What to work on → The whole listing needs to be written out exactly, except for any images.

Supplied material →

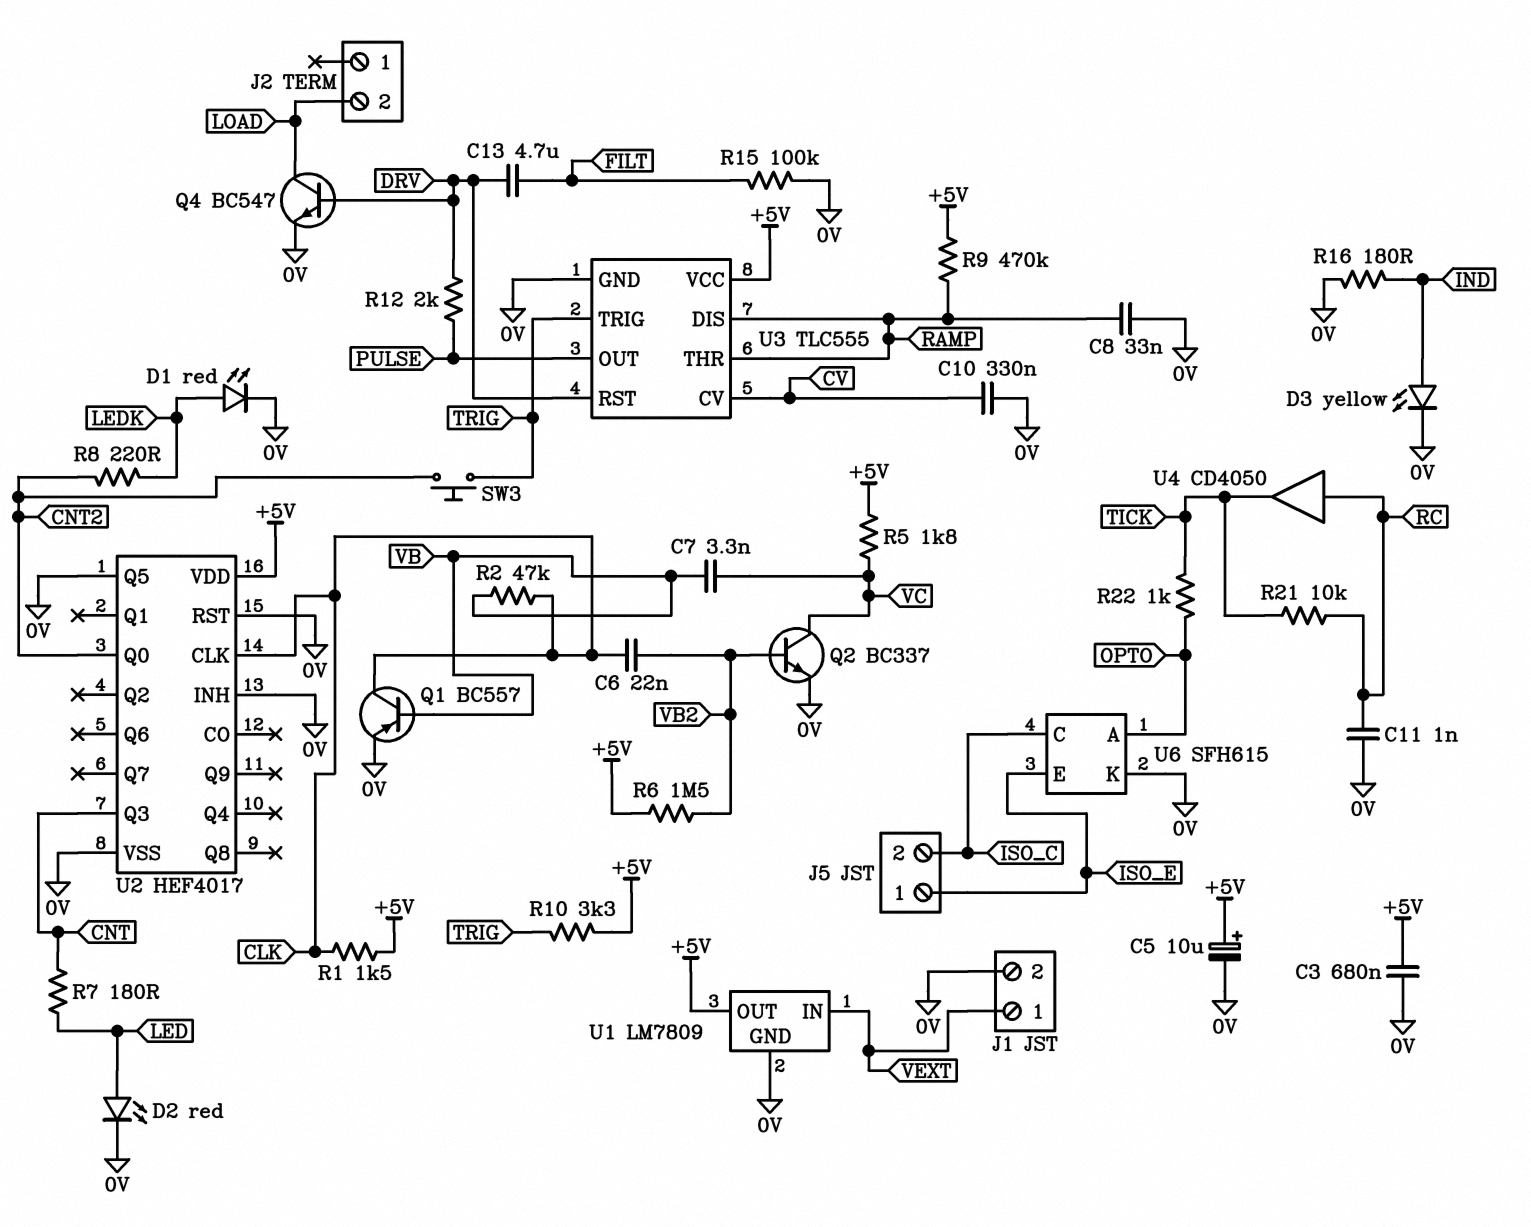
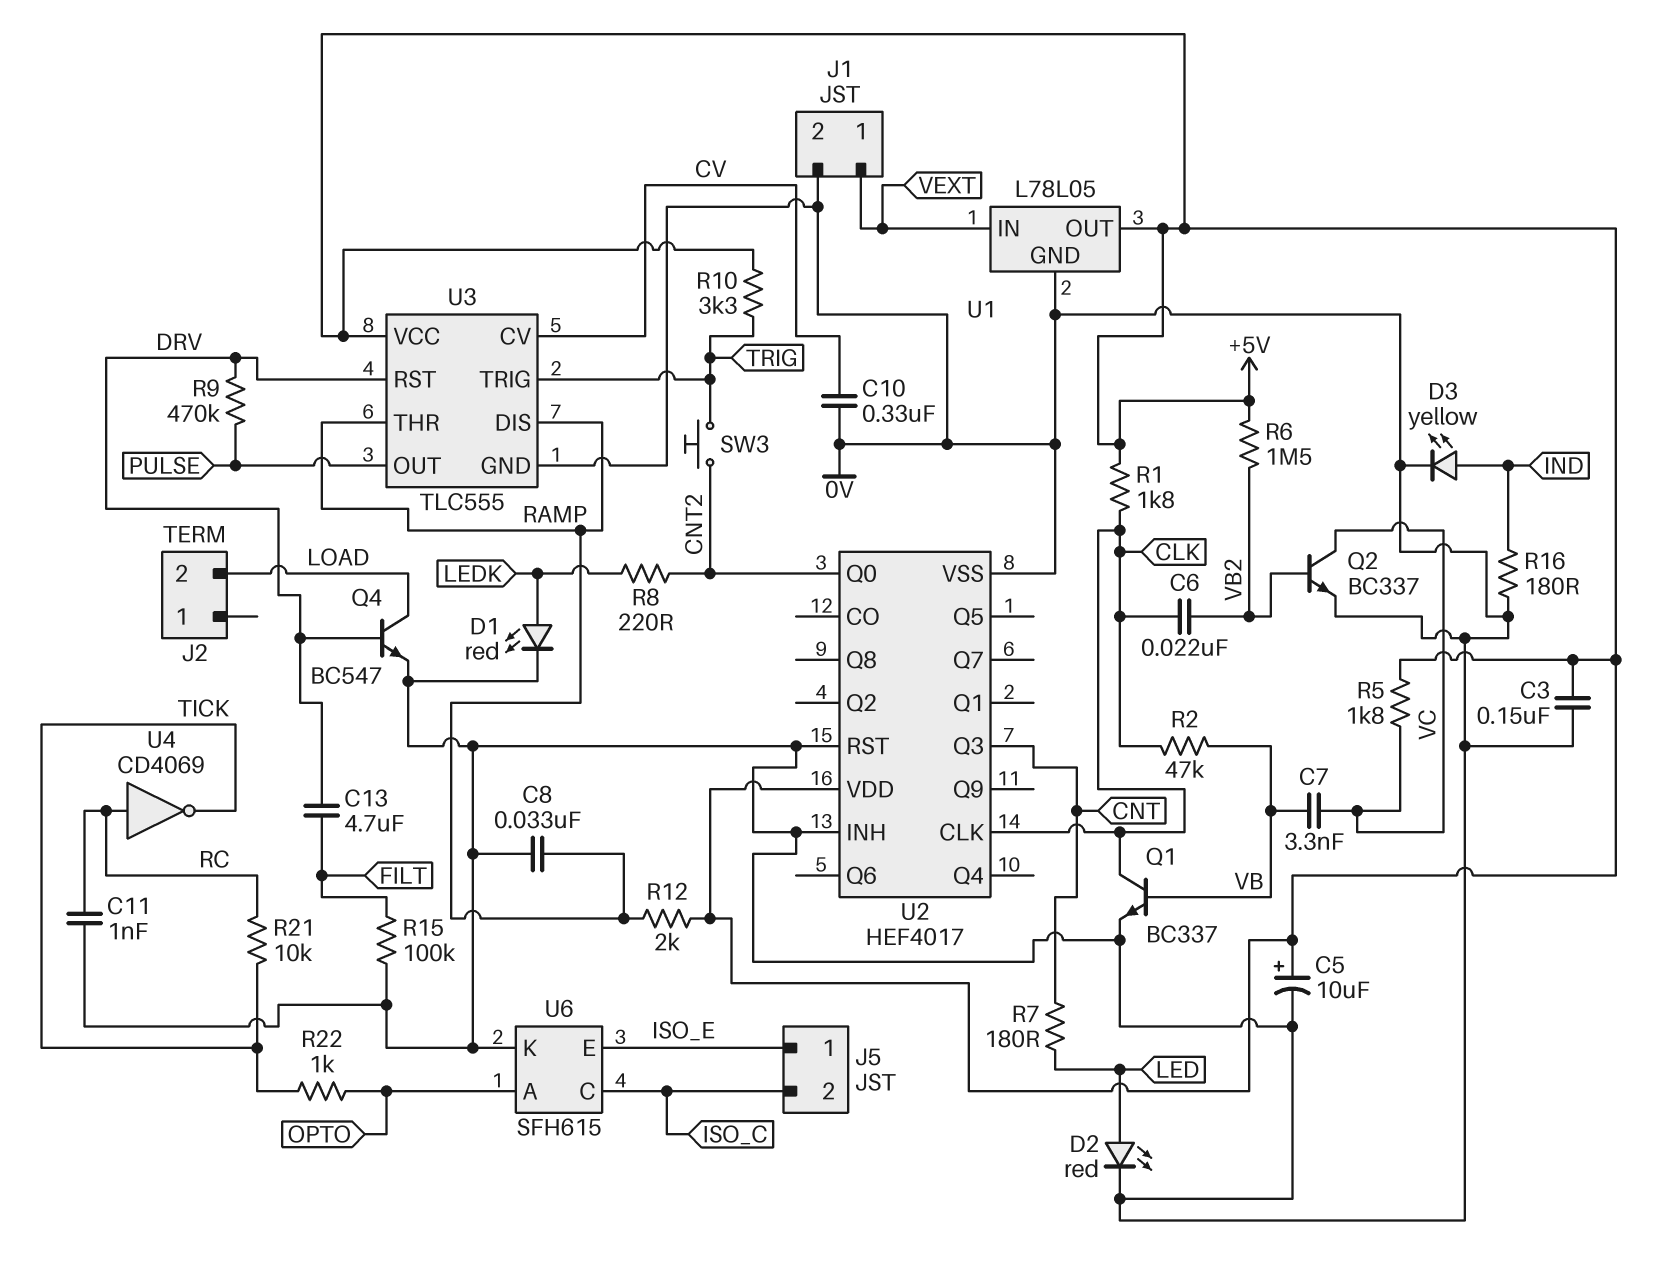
C3: 680nF (+5V, 0V) -> 150nF (+5V, 0V)
Q1: PNP BC557 (B VB, C CLK, E 0V) -> NPN BC337 (B VB, C CLK, E 0V)
R1: 1.5k (+5V, CLK) -> 1.8k (+5V, CLK)
R9: 470k (+5V, RAMP) -> 470k (DRV, PULSE)
R12: 2k (DRV, PULSE) -> 2k (+5V, RAMP)
U1: LM7809 -> L78L05
U2 pin Q5: 0V -> none
U4: buffer CD4050 (in RC, out TICK) -> NOT CD4069 (in RC, out TICK)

Task answer →
C3: 680nF (+5V, 0V) -> 150nF (+5V, 0V)
Q1: PNP BC557 (B VB, C CLK, E 0V) -> NPN BC337 (B VB, C CLK, E 0V)
R1: 1.5k (+5V, CLK) -> 1.8k (+5V, CLK)
R9: 470k (+5V, RAMP) -> 470k (DRV, PULSE)
R12: 2k (DRV, PULSE) -> 2k (+5V, RAMP)
U1: LM7809 -> L78L05
U2 pin Q5: 0V -> none
U4: buffer CD4050 (in RC, out TICK) -> NOT CD4069 (in RC, out TICK)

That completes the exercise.